**JOB ITEM:** Report each line of the records below that uses the word "fork".

**RECORDS SHOWN:**
# # # # #
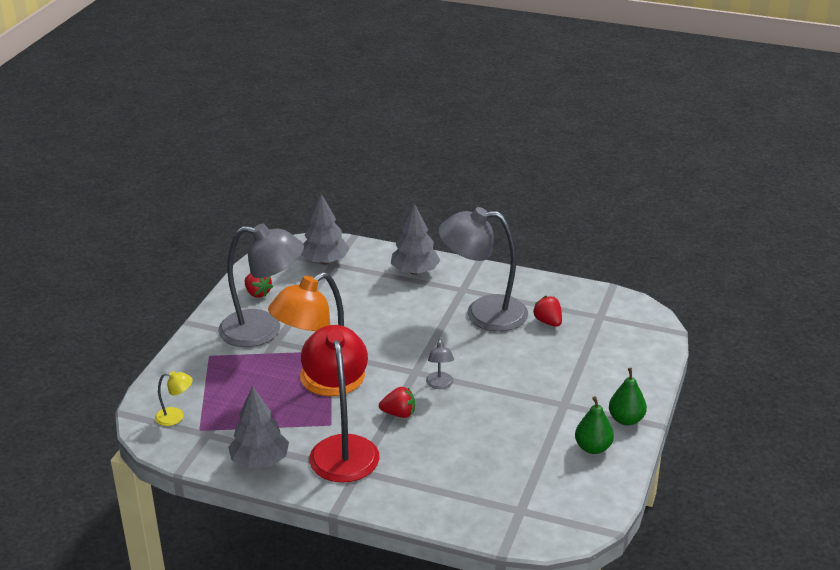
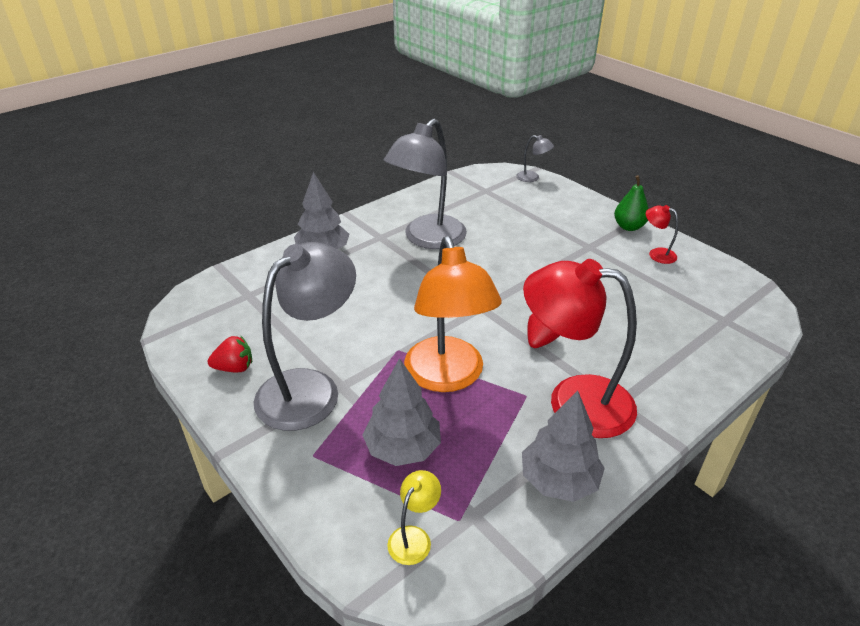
camera: 60 degrees left, 5 degrees up
(325, 261) = (237, 298): grey tree -> grey tree (403, 448)
(440, 385) = (513, 300): grey lamp -> grey lamp (532, 178)
(548, 322) = (471, 214): red strawberry -> none
(593, 448) = (656, 254): green pear -> red lamp

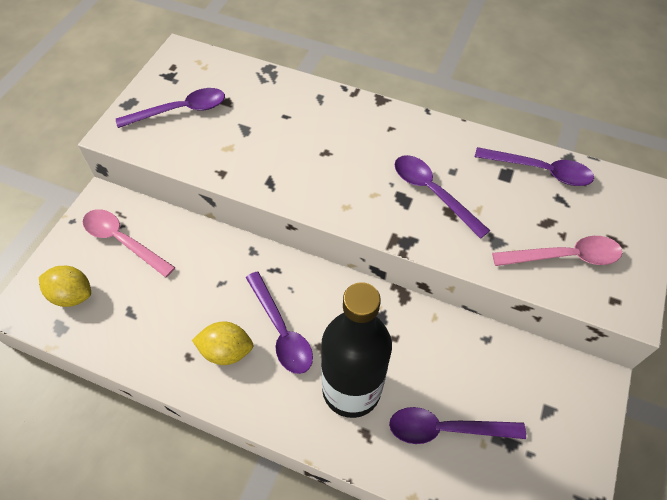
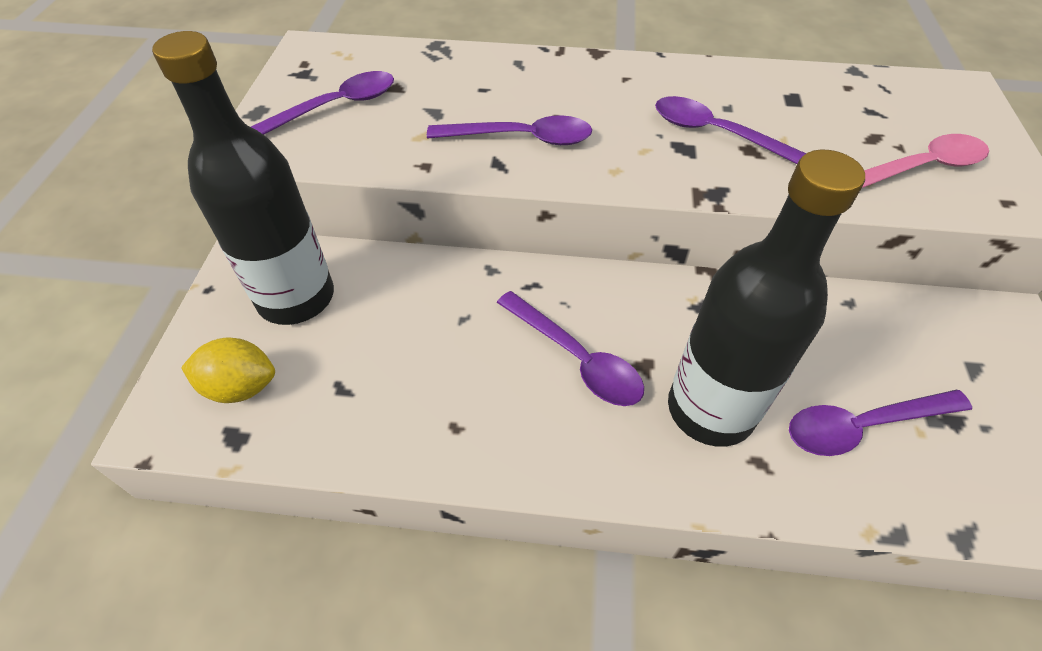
camera: 15 degrees left, 5 degrees down
(123, 241) = (296, 298): pink spoon -> black bottle
(226, 351) = (509, 405): yellow lemon -> none
(540, 171) = (831, 88): purple spoon -> purple spoon (521, 138)

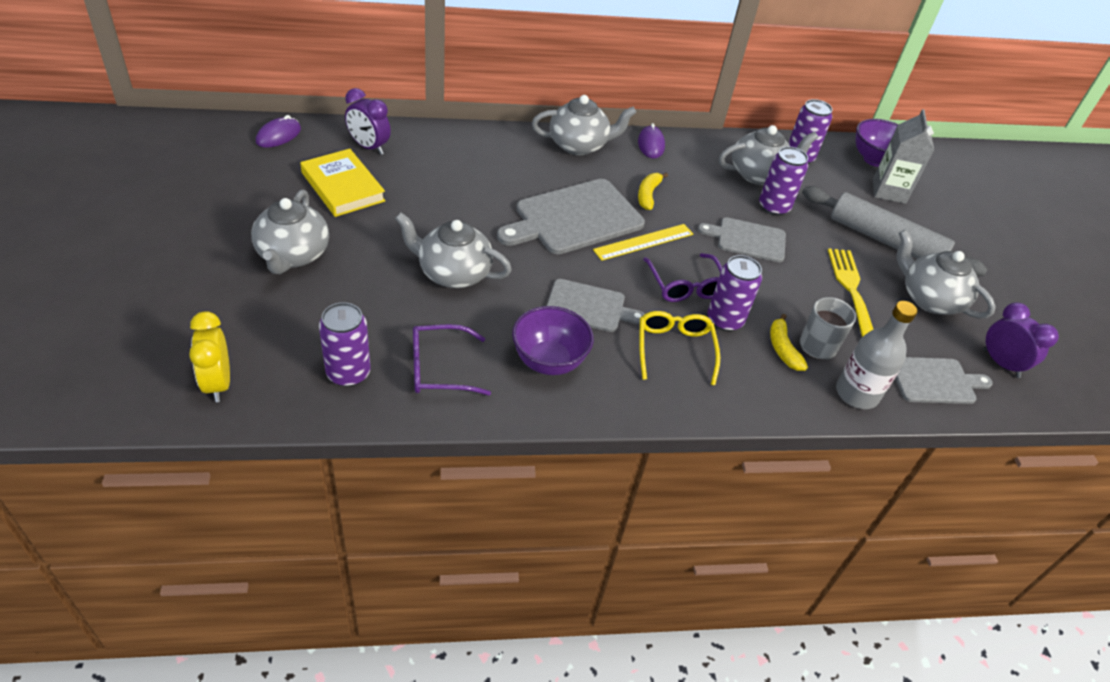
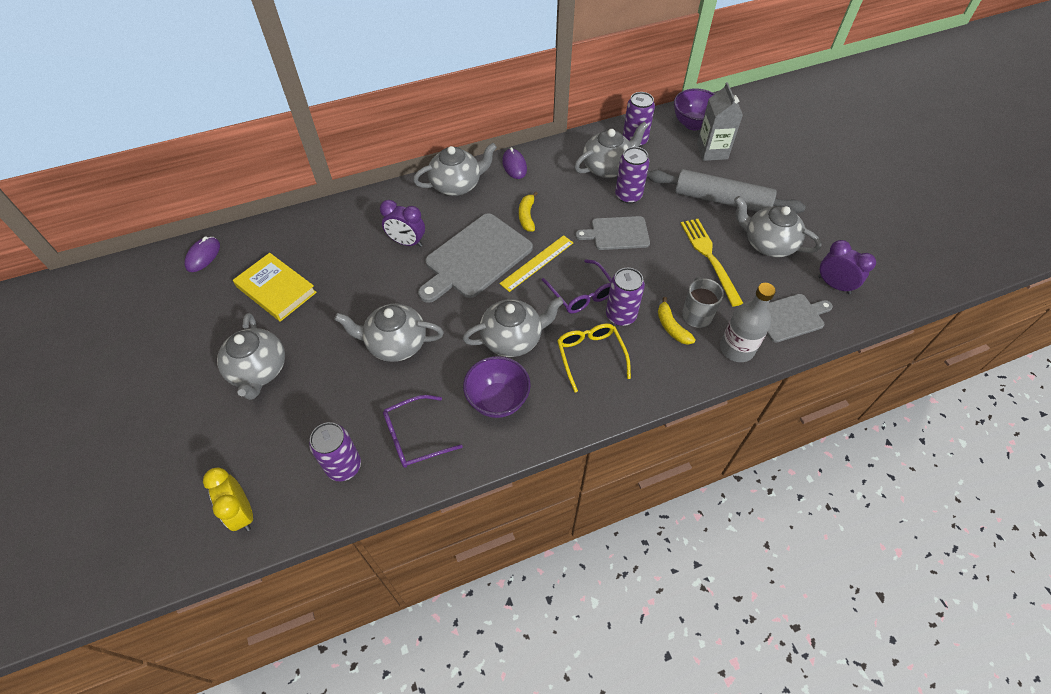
camera: 10 degrees left, 10 degrees up
(369, 147) = (284, 243): purple clock -> purple clock (407, 242)
(589, 306) = (513, 339): grey cutting board -> grey teapot

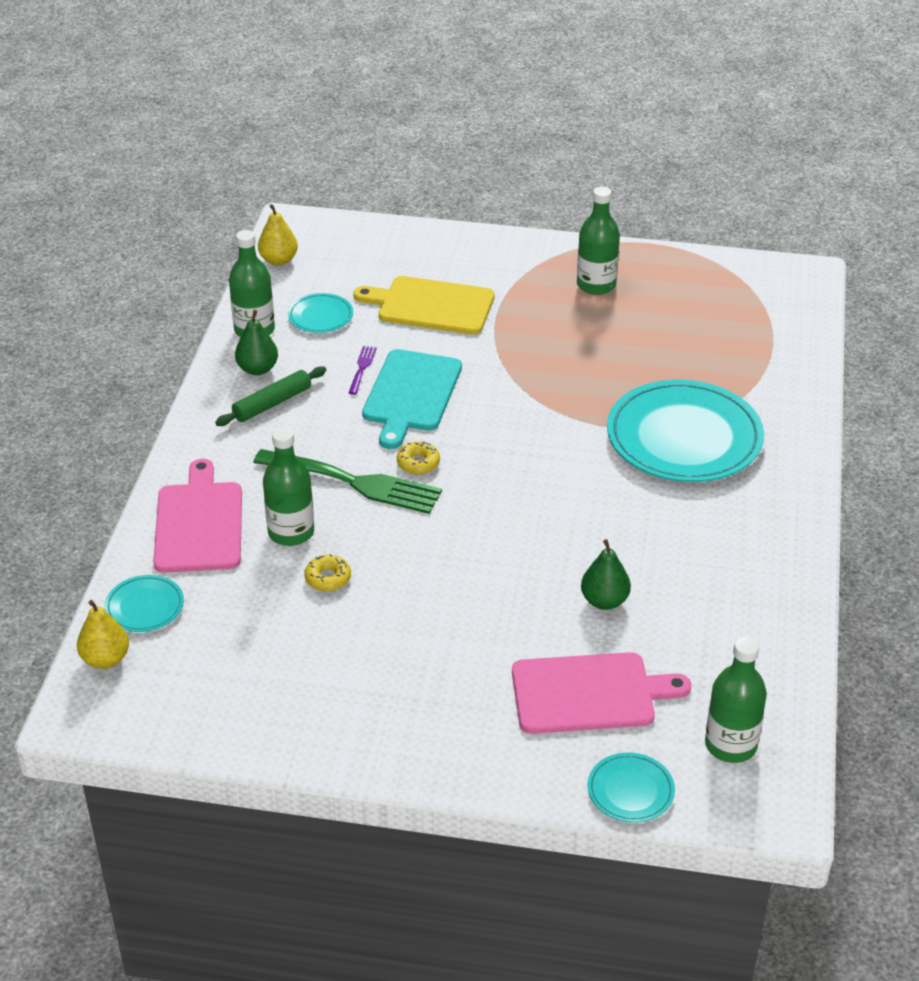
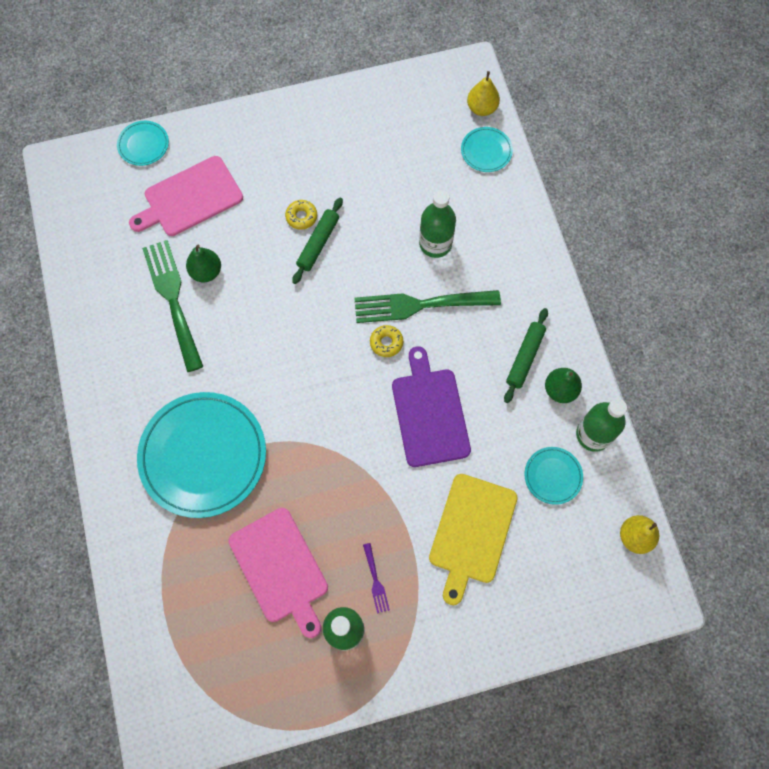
camera: 155 degrees right, 30 degrees up
(199, 523) = (499, 226): pink cutting board -> pink cutting board (280, 568)
(328, 578) = (390, 217): yellow donut -> yellow donut (301, 217)
(362, 368) = (483, 427): purple fork -> purple fork (375, 581)
(411, 394) = (429, 413): turquoise cutting board -> purple cutting board
(431, 305) = (471, 532): yellow cutting board -> yellow cutting board turned 120 degrees clockwise
(439, 582) = (318, 243): none -> green rolling pin
(662, 587) = (172, 299): none -> green fork
(730, 745) = (95, 196): green bottle -> none

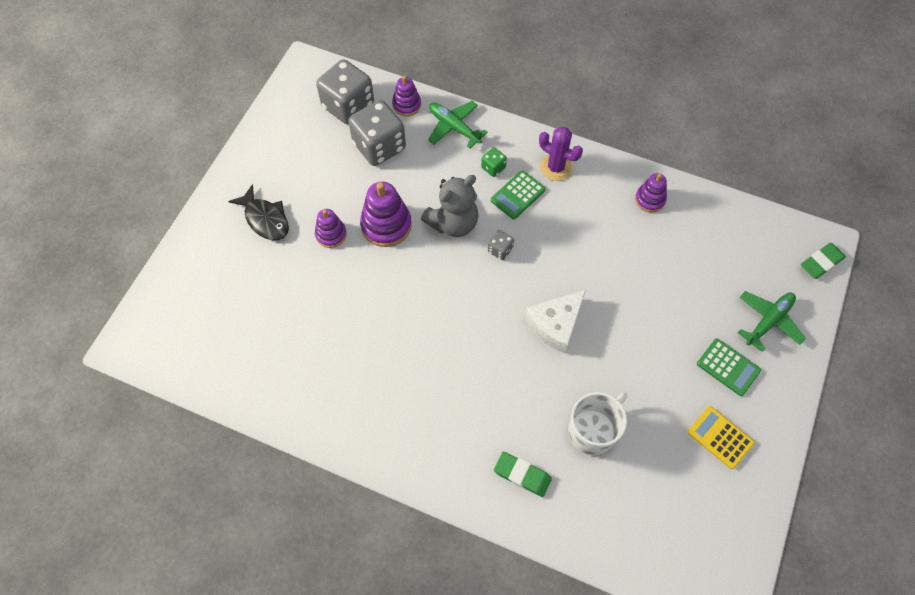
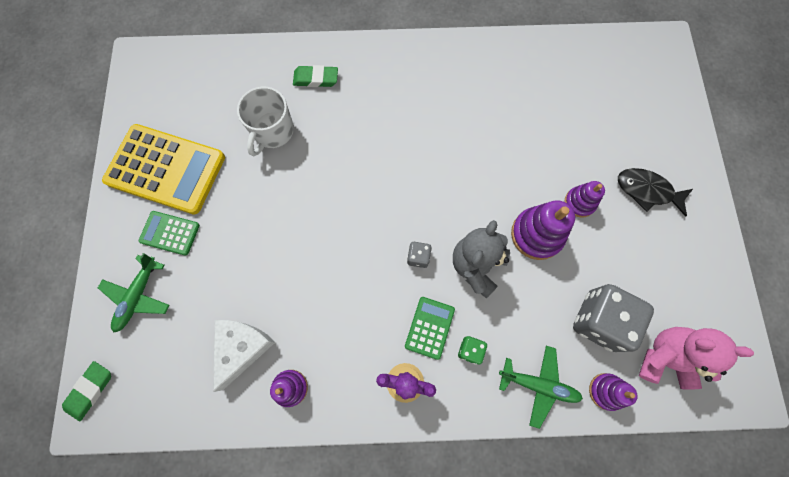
camera: 155 degrees right, 10 degrees up
(348, 106) = (665, 358): grey dice -> pink teddy bear
(555, 324) = (336, 206): white cheese -> white cheese (242, 348)
(720, 437) = (166, 169): yellow calculator -> yellow calculator, size x2.07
# # # # #
**RESULT FOR THIS EXERCISE:**
(362, 368) = (483, 427): purple fork -> purple fork (375, 581)
(662, 587) = (172, 299): none -> green fork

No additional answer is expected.